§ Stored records
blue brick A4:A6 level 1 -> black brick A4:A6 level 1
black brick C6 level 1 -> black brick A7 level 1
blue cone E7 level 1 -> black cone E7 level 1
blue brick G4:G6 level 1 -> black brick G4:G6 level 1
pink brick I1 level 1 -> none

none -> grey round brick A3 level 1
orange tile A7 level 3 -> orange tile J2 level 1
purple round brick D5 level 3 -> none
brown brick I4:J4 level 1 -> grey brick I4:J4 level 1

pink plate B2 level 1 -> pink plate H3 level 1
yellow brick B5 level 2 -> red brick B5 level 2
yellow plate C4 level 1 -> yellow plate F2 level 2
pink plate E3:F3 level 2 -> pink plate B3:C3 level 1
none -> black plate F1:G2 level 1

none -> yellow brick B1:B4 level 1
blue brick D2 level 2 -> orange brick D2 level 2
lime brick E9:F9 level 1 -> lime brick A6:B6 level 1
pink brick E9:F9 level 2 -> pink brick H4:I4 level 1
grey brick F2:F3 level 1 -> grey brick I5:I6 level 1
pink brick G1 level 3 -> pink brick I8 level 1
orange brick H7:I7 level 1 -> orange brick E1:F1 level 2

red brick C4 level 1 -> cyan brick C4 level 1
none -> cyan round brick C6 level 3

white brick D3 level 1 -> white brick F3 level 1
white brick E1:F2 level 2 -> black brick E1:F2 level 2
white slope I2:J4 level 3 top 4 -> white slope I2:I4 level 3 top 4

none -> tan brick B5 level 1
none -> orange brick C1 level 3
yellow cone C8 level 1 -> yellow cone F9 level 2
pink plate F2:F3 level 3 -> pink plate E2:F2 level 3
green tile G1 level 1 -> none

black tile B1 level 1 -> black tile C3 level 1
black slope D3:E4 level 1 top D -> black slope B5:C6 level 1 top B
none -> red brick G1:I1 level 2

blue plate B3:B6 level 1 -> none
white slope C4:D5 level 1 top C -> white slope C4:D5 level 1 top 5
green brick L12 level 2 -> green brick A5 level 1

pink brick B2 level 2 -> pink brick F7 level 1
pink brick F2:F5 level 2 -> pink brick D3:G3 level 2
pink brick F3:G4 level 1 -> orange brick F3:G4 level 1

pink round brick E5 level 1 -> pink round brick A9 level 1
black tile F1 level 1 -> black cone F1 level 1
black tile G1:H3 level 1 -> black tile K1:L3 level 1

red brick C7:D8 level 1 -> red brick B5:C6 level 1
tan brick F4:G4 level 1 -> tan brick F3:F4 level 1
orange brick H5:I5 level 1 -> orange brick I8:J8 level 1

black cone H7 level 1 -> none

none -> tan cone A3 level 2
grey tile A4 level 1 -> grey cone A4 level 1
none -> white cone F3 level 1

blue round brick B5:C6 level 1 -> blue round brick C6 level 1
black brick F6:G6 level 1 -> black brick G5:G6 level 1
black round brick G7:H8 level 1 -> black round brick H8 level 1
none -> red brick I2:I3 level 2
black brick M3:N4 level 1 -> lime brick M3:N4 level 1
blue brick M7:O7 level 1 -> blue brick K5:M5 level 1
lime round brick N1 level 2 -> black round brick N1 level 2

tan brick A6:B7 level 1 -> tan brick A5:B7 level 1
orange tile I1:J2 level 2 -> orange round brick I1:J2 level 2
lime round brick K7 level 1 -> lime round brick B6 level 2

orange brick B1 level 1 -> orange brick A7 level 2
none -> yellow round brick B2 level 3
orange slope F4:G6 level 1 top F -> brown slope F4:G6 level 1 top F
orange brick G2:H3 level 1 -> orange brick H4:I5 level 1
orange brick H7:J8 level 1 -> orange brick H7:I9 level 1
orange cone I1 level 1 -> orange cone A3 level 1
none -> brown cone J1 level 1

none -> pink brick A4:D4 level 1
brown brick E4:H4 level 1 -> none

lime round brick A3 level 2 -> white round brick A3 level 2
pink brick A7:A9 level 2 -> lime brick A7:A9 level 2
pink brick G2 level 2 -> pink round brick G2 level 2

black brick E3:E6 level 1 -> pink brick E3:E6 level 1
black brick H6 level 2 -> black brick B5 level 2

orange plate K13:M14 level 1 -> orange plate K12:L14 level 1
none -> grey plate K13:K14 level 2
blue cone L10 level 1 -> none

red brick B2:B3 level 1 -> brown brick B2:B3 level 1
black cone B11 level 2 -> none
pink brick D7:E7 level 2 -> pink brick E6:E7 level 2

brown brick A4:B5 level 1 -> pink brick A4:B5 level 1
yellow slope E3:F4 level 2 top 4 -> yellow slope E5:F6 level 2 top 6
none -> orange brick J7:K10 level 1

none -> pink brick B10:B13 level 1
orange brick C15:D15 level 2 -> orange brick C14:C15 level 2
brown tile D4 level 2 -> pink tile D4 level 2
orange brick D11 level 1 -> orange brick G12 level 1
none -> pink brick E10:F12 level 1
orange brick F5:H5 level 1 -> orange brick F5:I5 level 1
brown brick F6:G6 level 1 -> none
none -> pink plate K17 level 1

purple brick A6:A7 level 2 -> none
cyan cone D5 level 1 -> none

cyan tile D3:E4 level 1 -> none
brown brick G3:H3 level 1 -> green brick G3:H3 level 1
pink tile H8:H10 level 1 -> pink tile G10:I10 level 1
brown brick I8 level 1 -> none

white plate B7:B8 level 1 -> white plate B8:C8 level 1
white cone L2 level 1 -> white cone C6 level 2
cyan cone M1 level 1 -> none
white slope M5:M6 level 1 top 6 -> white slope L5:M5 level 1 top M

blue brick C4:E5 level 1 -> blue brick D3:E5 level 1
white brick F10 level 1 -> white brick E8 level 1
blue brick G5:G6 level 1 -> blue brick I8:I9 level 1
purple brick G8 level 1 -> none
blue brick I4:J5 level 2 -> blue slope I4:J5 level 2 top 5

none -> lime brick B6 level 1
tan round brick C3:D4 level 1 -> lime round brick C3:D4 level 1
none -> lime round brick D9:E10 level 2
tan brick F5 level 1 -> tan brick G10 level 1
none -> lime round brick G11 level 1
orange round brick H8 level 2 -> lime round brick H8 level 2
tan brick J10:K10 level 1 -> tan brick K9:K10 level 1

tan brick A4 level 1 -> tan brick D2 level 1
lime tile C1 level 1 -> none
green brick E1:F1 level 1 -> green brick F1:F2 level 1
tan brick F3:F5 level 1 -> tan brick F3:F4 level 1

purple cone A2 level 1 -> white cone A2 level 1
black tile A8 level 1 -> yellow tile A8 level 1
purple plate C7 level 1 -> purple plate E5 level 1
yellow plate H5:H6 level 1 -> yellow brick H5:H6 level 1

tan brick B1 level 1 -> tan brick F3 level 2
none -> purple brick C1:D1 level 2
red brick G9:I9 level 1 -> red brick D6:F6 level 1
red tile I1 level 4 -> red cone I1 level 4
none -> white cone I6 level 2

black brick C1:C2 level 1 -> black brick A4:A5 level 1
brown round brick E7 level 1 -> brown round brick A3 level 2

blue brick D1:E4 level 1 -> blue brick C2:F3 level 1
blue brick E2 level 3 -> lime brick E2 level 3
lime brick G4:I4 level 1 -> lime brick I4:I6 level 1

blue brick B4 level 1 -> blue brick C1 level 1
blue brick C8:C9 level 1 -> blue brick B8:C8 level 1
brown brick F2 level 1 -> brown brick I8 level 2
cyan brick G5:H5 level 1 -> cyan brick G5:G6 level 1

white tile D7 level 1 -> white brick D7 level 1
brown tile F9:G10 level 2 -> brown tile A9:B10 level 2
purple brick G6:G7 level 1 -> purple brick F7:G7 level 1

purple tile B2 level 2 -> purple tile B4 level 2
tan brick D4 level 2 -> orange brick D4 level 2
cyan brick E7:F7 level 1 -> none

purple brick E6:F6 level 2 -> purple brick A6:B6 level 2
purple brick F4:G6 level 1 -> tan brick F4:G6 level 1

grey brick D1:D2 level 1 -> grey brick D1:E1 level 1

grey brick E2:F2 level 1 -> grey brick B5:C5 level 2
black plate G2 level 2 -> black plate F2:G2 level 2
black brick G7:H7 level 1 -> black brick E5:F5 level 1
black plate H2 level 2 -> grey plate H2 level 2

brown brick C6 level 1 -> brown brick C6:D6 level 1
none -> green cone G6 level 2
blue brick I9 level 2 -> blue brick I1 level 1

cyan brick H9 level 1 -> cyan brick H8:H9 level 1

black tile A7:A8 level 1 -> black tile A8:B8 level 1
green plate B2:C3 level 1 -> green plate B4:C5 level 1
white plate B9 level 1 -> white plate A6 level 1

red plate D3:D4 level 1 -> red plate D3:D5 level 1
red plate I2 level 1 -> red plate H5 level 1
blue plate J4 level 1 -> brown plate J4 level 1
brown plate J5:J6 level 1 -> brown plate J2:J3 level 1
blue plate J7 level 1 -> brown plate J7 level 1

§ Task to carry out
Beginning with the opening line above, retype the records exactly through the line with "black tile F1", both ends included.

§ Reply to the exercise
blue brick A4:A6 level 1 -> black brick A4:A6 level 1
black brick C6 level 1 -> black brick A7 level 1
blue cone E7 level 1 -> black cone E7 level 1
blue brick G4:G6 level 1 -> black brick G4:G6 level 1
pink brick I1 level 1 -> none

none -> grey round brick A3 level 1
orange tile A7 level 3 -> orange tile J2 level 1
purple round brick D5 level 3 -> none
brown brick I4:J4 level 1 -> grey brick I4:J4 level 1

pink plate B2 level 1 -> pink plate H3 level 1
yellow brick B5 level 2 -> red brick B5 level 2
yellow plate C4 level 1 -> yellow plate F2 level 2
pink plate E3:F3 level 2 -> pink plate B3:C3 level 1
none -> black plate F1:G2 level 1

none -> yellow brick B1:B4 level 1
blue brick D2 level 2 -> orange brick D2 level 2
lime brick E9:F9 level 1 -> lime brick A6:B6 level 1
pink brick E9:F9 level 2 -> pink brick H4:I4 level 1
grey brick F2:F3 level 1 -> grey brick I5:I6 level 1
pink brick G1 level 3 -> pink brick I8 level 1
orange brick H7:I7 level 1 -> orange brick E1:F1 level 2

red brick C4 level 1 -> cyan brick C4 level 1
none -> cyan round brick C6 level 3

white brick D3 level 1 -> white brick F3 level 1
white brick E1:F2 level 2 -> black brick E1:F2 level 2
white slope I2:J4 level 3 top 4 -> white slope I2:I4 level 3 top 4

none -> tan brick B5 level 1
none -> orange brick C1 level 3
yellow cone C8 level 1 -> yellow cone F9 level 2
pink plate F2:F3 level 3 -> pink plate E2:F2 level 3
green tile G1 level 1 -> none

black tile B1 level 1 -> black tile C3 level 1
black slope D3:E4 level 1 top D -> black slope B5:C6 level 1 top B
none -> red brick G1:I1 level 2

blue plate B3:B6 level 1 -> none
white slope C4:D5 level 1 top C -> white slope C4:D5 level 1 top 5
green brick L12 level 2 -> green brick A5 level 1

pink brick B2 level 2 -> pink brick F7 level 1
pink brick F2:F5 level 2 -> pink brick D3:G3 level 2
pink brick F3:G4 level 1 -> orange brick F3:G4 level 1

pink round brick E5 level 1 -> pink round brick A9 level 1
black tile F1 level 1 -> black cone F1 level 1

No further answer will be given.